→ ASSIGNMENT: How many lines of the data contain the string "brown"? Write the number and nothing more.

◆ ◆ ◆ ◆ ◆ ◆ ◆

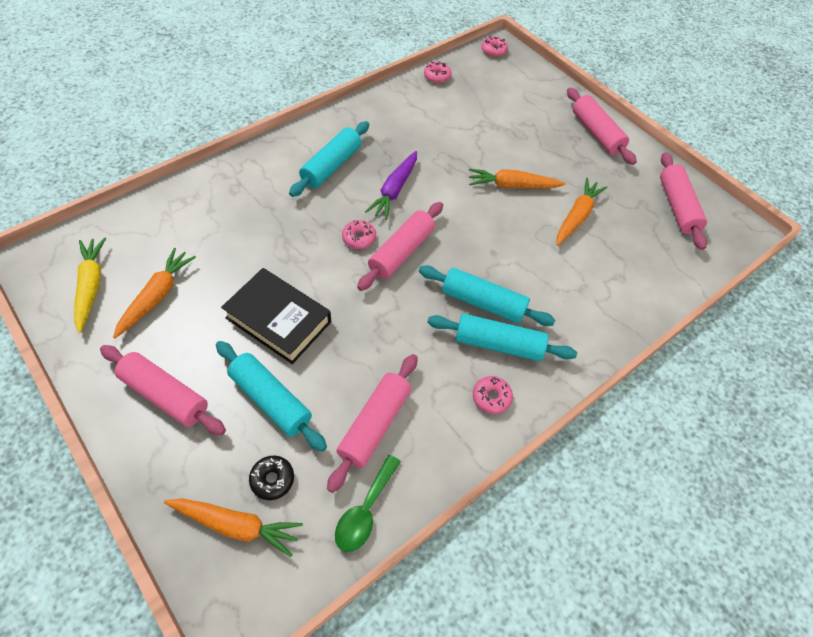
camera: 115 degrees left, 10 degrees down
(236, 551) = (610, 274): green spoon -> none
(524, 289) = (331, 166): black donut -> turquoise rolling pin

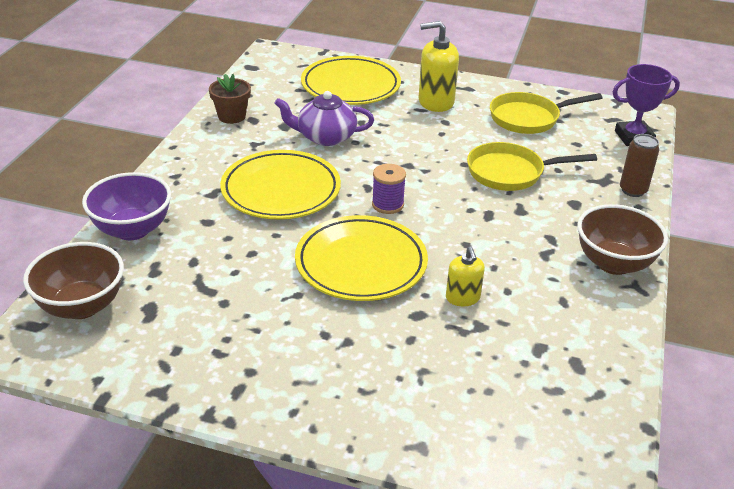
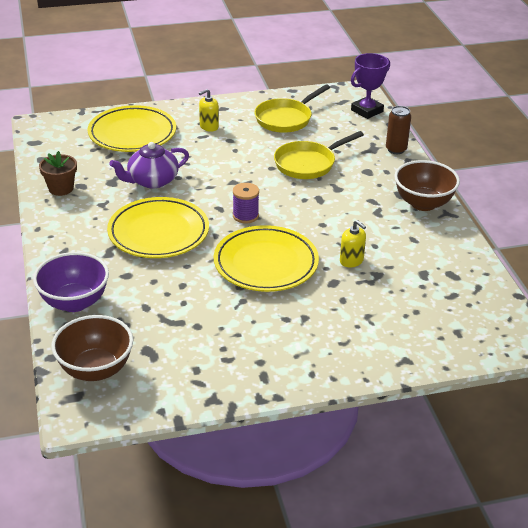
camera: 30 degrees left, 0 degrees up
(435, 102) = (209, 126): yellow soap dispenser -> yellow soap dispenser, size x0.58

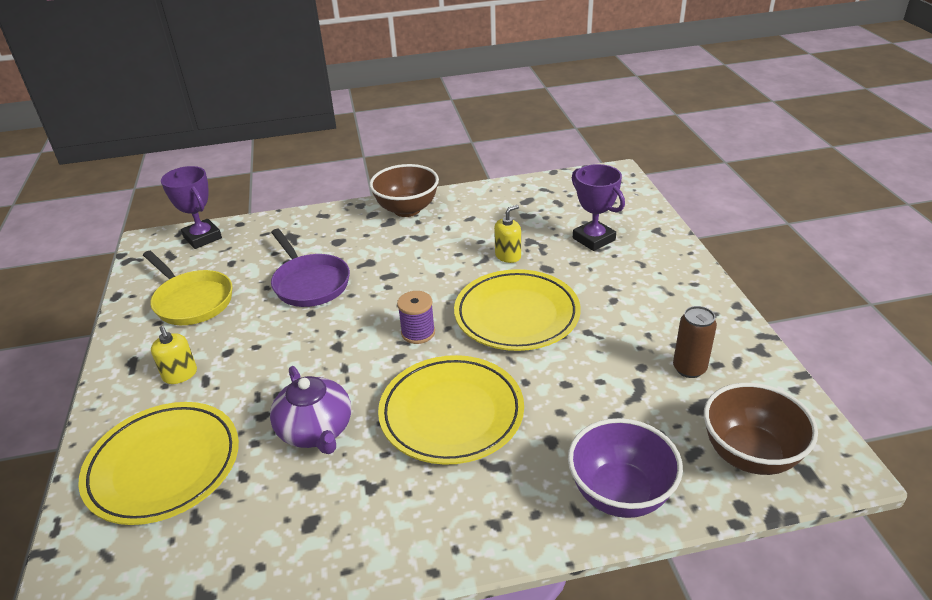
camera: 85 degrees left, 0 degrees up
(61, 188) = (314, 552): brown flower pot -> none
(308, 163) = (309, 283): yellow pan -> purple pan
(384, 314) = (593, 239): none -> purple trophy
(396, 149) = (297, 221): brown can -> brown can (689, 368)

◆ ◆ ◆ ◆ ◆ ◆ ◆

→ TASK SOLUTION: 2